EXERCISE BRIEF: Print all of the records. Exclude the images.

________________________

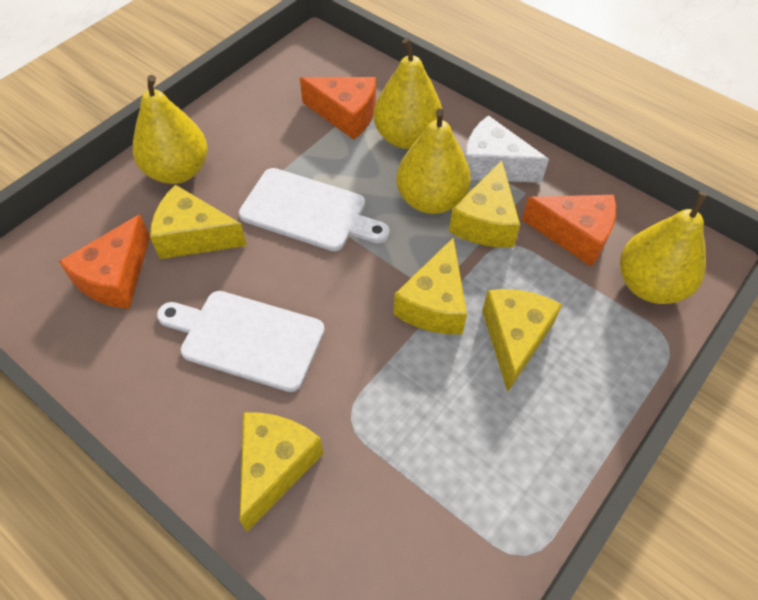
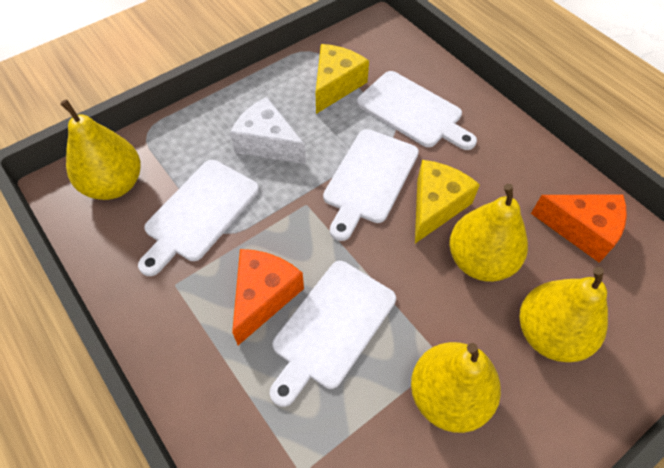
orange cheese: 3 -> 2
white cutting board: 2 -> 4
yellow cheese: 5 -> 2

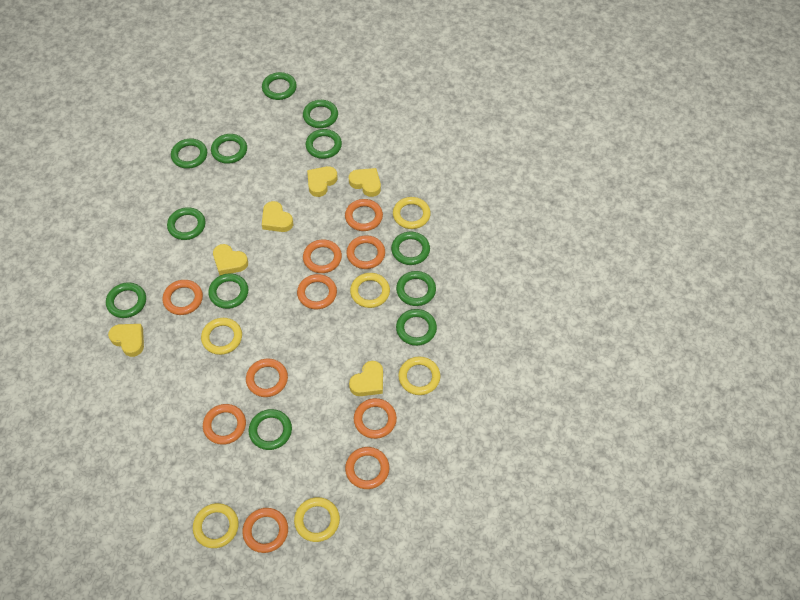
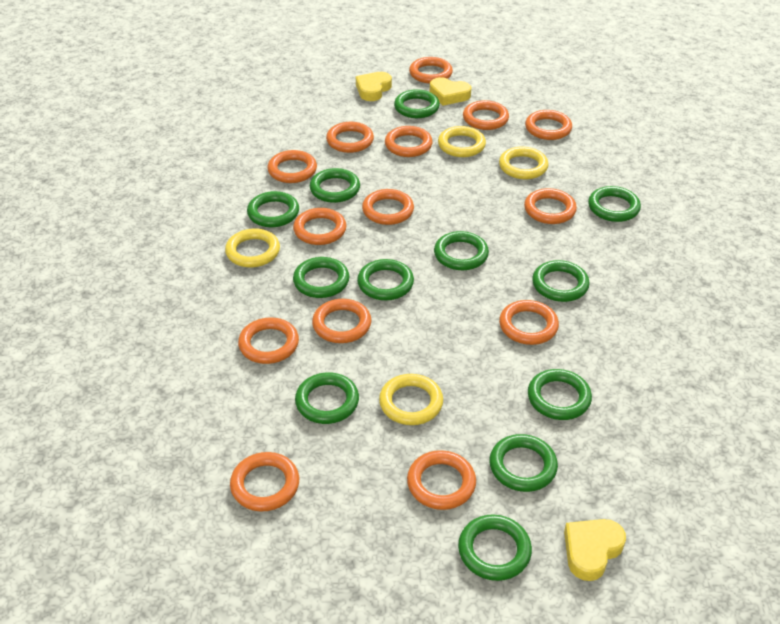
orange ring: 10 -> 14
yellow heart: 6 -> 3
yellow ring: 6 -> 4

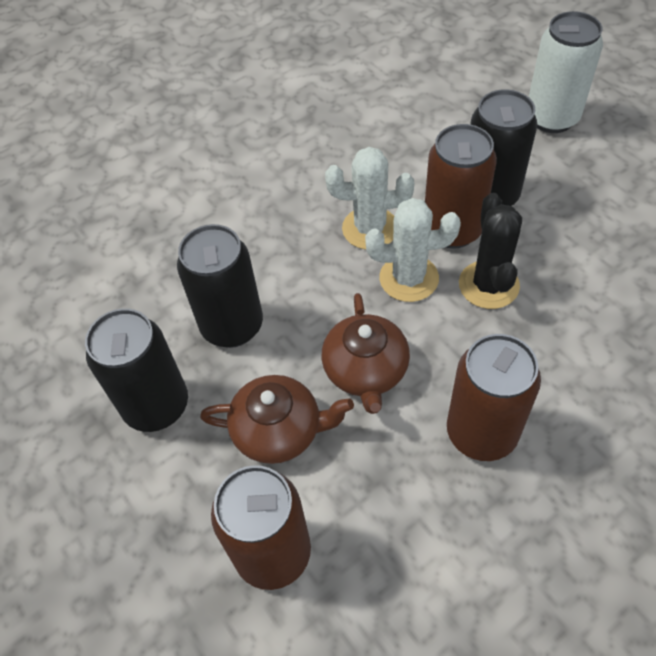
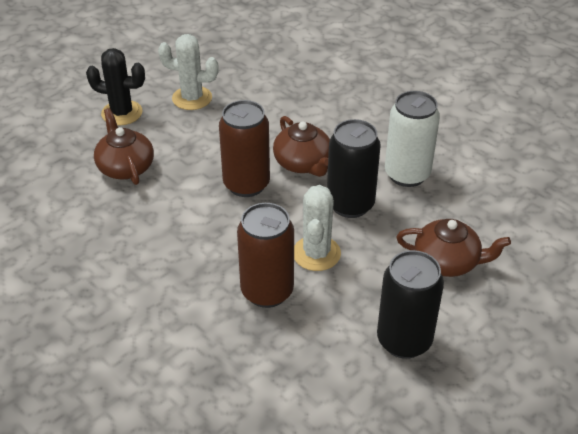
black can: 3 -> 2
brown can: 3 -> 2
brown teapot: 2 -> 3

________________________

RESPONSE AREA:
orange cheese: 3 -> 2
white cutting board: 2 -> 4
yellow cheese: 5 -> 2

orange ring: 10 -> 14
yellow heart: 6 -> 3
yellow ring: 6 -> 4

black can: 3 -> 2
brown can: 3 -> 2
brown teapot: 2 -> 3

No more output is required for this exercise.